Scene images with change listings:
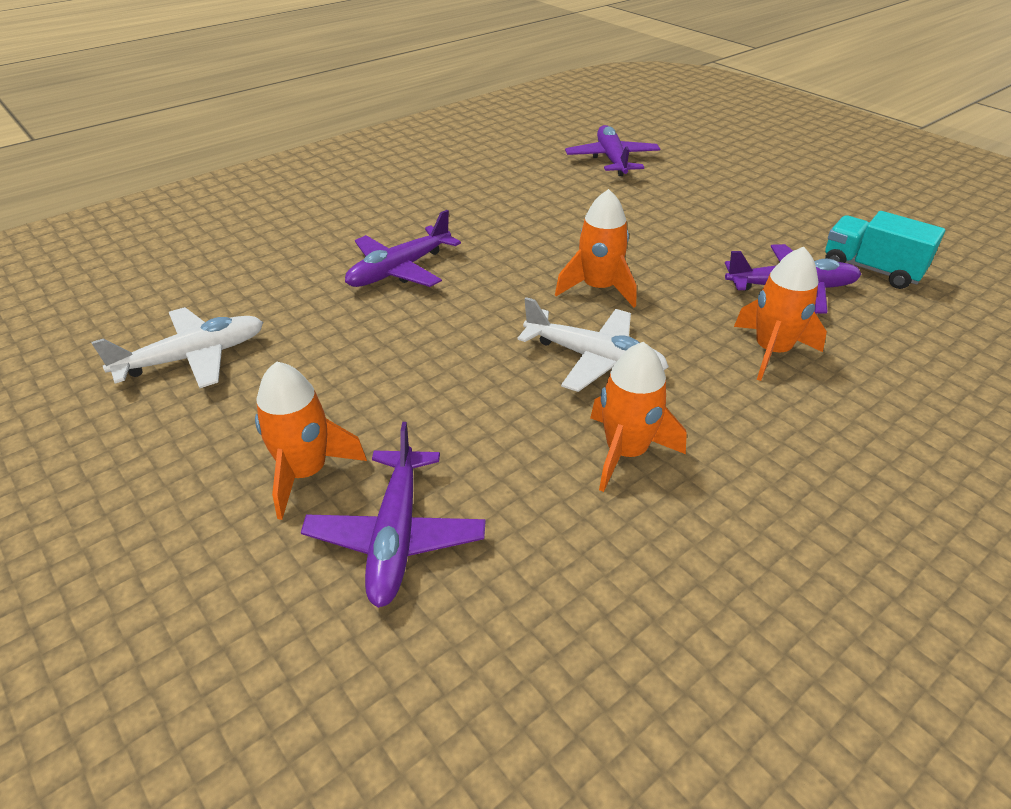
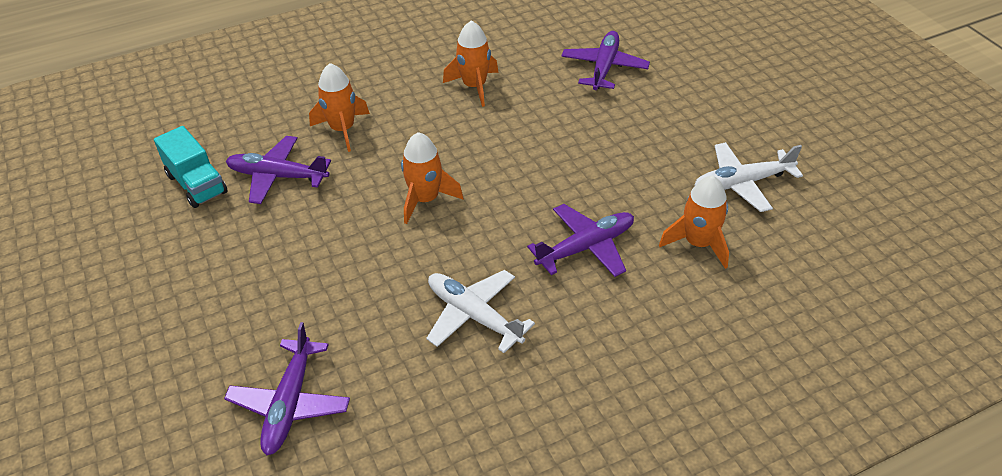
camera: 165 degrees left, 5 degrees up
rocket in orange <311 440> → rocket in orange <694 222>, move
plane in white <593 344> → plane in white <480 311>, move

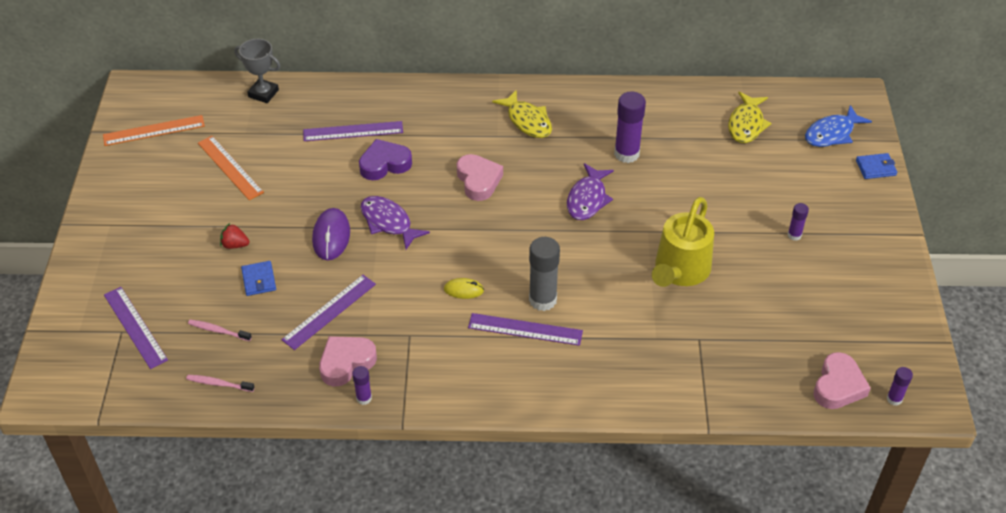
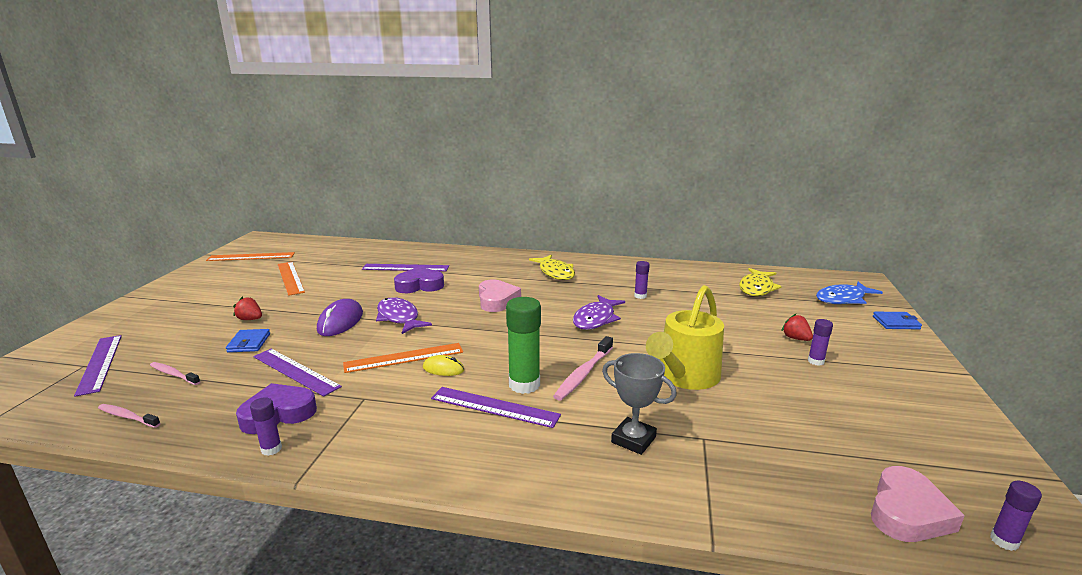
camera: 10 degrees right, 25 degrees down
- → ruler in orange <403 358>
- → toothbrush in pink <583 368>
- → strawberry in red <797 327>
trophy in grey <257 71> → trophy in grey <639 404>, move
heart in pink <348 361> → heart in purple <276 408>
glue stick in grey <544 274> → glue stick in green <523 345>
ruler in purple <328 312> → ruler in purple <297 373>, 75 degrees clockwise
glue stick in purple <630 127> → glue stick in purple <642 280>, x0.52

Exercise prompt ▸
Can you repeat every record above exactly, apart from the pictures?

Written answer ▸
camera: 165 degrees left, 5 degrees up
rocket in orange <311 440> → rocket in orange <694 222>, move
plane in white <593 344> → plane in white <480 311>, move

camera: 10 degrees right, 25 degrees down
- → ruler in orange <403 358>
- → toothbrush in pink <583 368>
- → strawberry in red <797 327>
trophy in grey <257 71> → trophy in grey <639 404>, move
heart in pink <348 361> → heart in purple <276 408>
glue stick in grey <544 274> → glue stick in green <523 345>
ruler in purple <328 312> → ruler in purple <297 373>, 75 degrees clockwise
glue stick in purple <630 127> → glue stick in purple <642 280>, x0.52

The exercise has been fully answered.